Copy out each of the following items word for word, keeping every line in its original order.

** START OF DATA EXCERPTS **

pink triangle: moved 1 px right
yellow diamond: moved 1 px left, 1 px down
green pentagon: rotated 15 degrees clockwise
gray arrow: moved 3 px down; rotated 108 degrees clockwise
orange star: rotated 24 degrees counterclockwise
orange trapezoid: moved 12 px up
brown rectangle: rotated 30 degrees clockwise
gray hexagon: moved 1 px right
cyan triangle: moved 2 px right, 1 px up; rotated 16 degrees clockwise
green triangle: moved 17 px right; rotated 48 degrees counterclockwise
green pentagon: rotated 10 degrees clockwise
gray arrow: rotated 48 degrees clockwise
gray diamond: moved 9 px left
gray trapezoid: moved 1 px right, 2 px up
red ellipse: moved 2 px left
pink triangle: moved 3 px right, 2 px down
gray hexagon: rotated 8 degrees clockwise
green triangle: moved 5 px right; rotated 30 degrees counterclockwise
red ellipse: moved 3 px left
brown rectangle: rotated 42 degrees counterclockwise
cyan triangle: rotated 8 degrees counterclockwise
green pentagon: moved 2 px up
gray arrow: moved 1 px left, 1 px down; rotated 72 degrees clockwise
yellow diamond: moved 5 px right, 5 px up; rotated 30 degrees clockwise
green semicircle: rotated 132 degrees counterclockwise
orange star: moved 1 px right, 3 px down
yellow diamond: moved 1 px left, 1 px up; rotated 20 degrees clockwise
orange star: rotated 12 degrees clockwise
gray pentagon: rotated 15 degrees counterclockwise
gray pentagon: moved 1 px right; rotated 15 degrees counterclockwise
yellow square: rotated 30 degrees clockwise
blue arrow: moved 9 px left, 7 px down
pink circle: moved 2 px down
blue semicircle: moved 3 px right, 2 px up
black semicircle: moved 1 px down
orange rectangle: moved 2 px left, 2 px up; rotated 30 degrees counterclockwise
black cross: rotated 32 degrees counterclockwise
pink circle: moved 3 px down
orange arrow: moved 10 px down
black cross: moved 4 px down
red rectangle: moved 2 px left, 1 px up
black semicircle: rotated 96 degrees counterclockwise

** END OF DATA EXCERPTS **

#### [RESULT OF THIS TASK]
pink triangle: moved 1 px right
yellow diamond: moved 1 px left, 1 px down
green pentagon: rotated 15 degrees clockwise
gray arrow: moved 3 px down; rotated 108 degrees clockwise
orange star: rotated 24 degrees counterclockwise
orange trapezoid: moved 12 px up
brown rectangle: rotated 30 degrees clockwise
gray hexagon: moved 1 px right
cyan triangle: moved 2 px right, 1 px up; rotated 16 degrees clockwise
green triangle: moved 17 px right; rotated 48 degrees counterclockwise
green pentagon: rotated 10 degrees clockwise
gray arrow: rotated 48 degrees clockwise
gray diamond: moved 9 px left
gray trapezoid: moved 1 px right, 2 px up
red ellipse: moved 2 px left
pink triangle: moved 3 px right, 2 px down
gray hexagon: rotated 8 degrees clockwise
green triangle: moved 5 px right; rotated 30 degrees counterclockwise
red ellipse: moved 3 px left
brown rectangle: rotated 42 degrees counterclockwise
cyan triangle: rotated 8 degrees counterclockwise
green pentagon: moved 2 px up
gray arrow: moved 1 px left, 1 px down; rotated 72 degrees clockwise
yellow diamond: moved 5 px right, 5 px up; rotated 30 degrees clockwise
green semicircle: rotated 132 degrees counterclockwise
orange star: moved 1 px right, 3 px down
yellow diamond: moved 1 px left, 1 px up; rotated 20 degrees clockwise
orange star: rotated 12 degrees clockwise
gray pentagon: rotated 15 degrees counterclockwise
gray pentagon: moved 1 px right; rotated 15 degrees counterclockwise
yellow square: rotated 30 degrees clockwise
blue arrow: moved 9 px left, 7 px down
pink circle: moved 2 px down
blue semicircle: moved 3 px right, 2 px up
black semicircle: moved 1 px down
orange rectangle: moved 2 px left, 2 px up; rotated 30 degrees counterclockwise
black cross: rotated 32 degrees counterclockwise
pink circle: moved 3 px down
orange arrow: moved 10 px down
black cross: moved 4 px down
red rectangle: moved 2 px left, 1 px up
black semicircle: rotated 96 degrees counterclockwise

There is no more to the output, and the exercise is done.